PROBLEM TO WORK ON:
Which lines of the data below include the string "vase"? Return each of them.

(Dataset records)
■ ■ ■ ■ ■ ■ ■
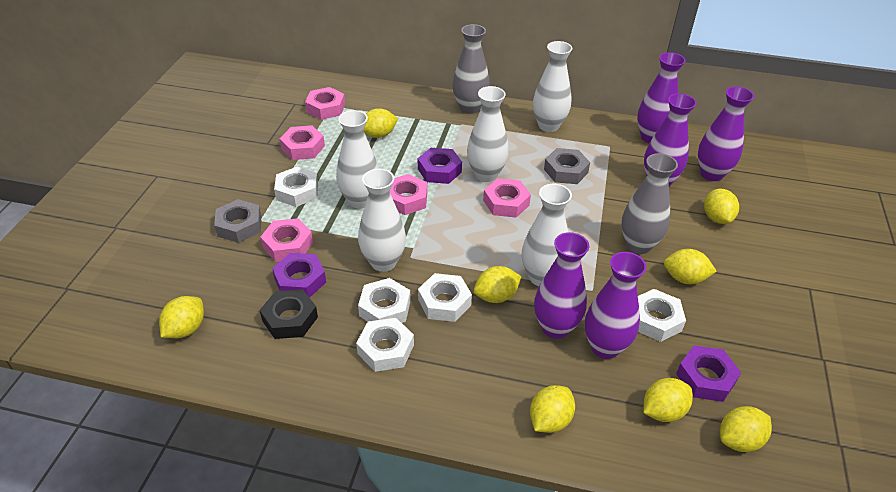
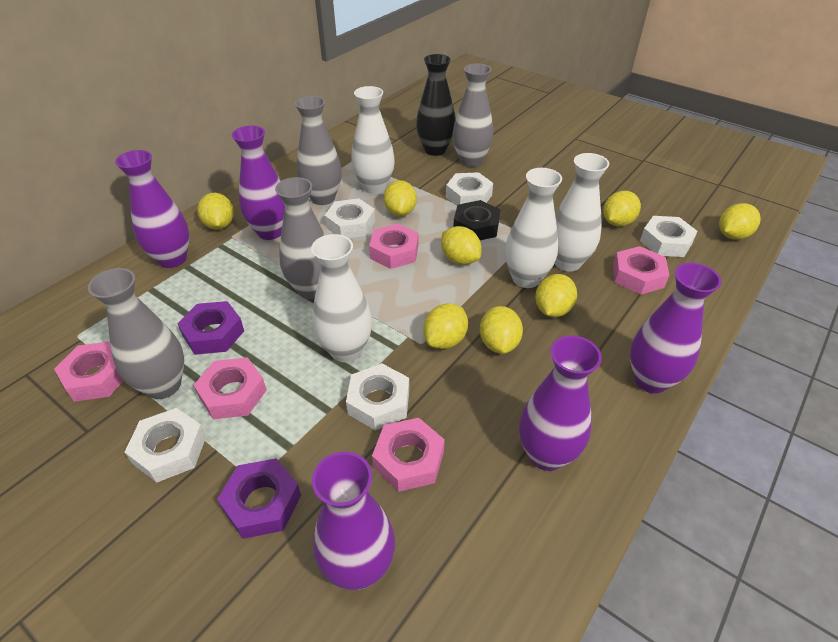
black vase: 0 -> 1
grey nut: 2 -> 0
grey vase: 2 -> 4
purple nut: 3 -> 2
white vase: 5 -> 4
■ ■ ■ ■ ■ ■ ■
EXERCISE OUTPUT:
black vase: 0 -> 1
grey vase: 2 -> 4
white vase: 5 -> 4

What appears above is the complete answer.